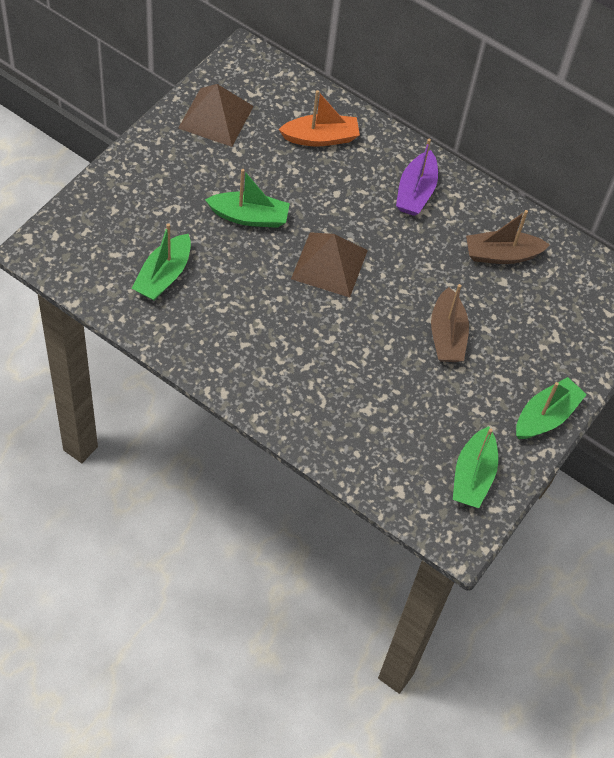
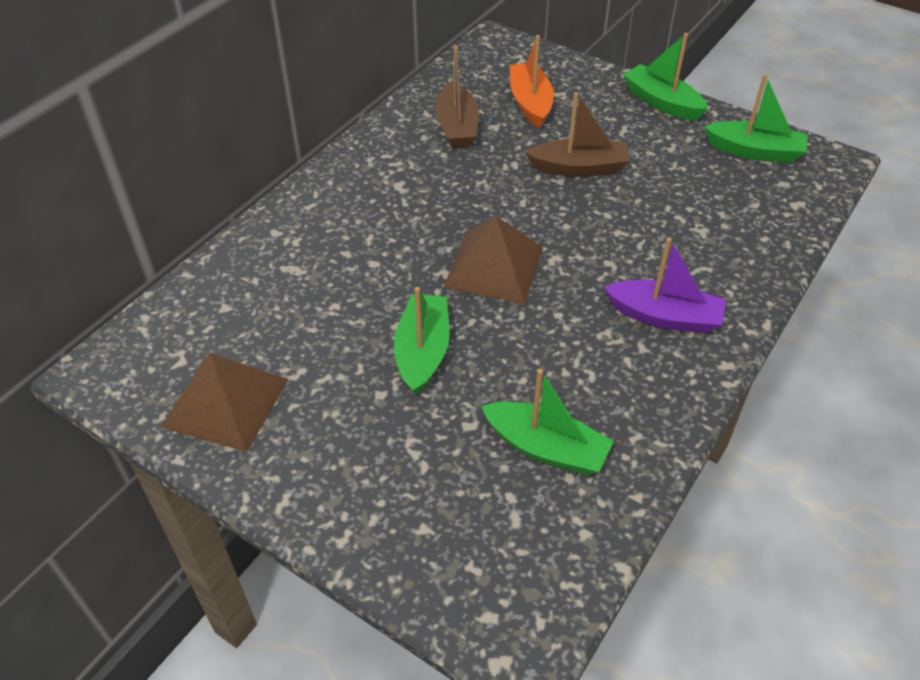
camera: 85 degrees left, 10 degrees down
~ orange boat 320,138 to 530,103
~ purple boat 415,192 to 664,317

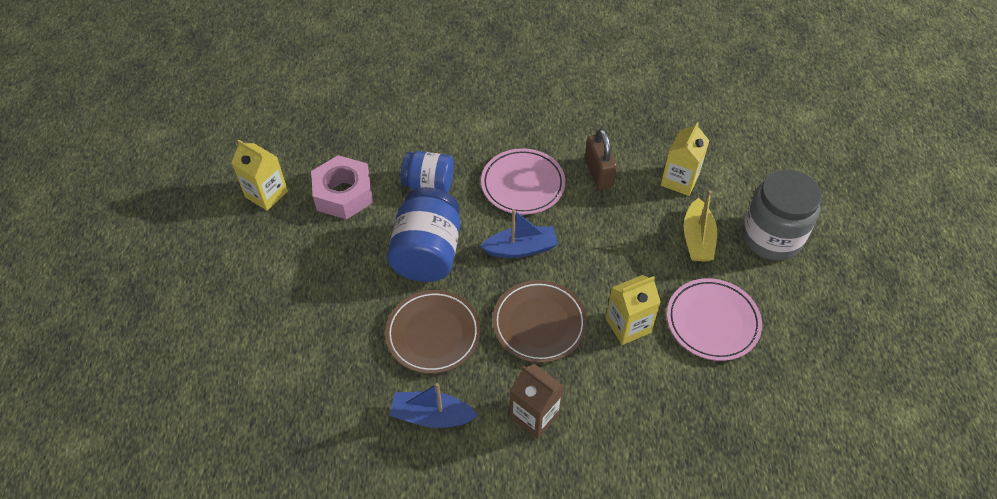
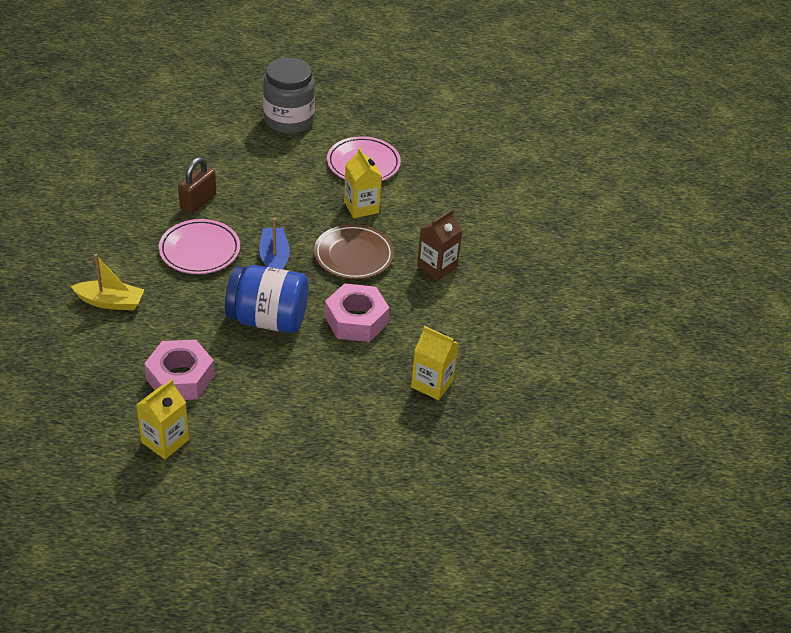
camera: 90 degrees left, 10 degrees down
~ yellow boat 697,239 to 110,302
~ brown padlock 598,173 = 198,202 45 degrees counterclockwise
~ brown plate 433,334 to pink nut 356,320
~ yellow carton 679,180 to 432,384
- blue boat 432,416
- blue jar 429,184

## Assignment
If a line holds the string "yellow", it counts; please state how many such lines there are in the data, with nothing more.

## Task response
2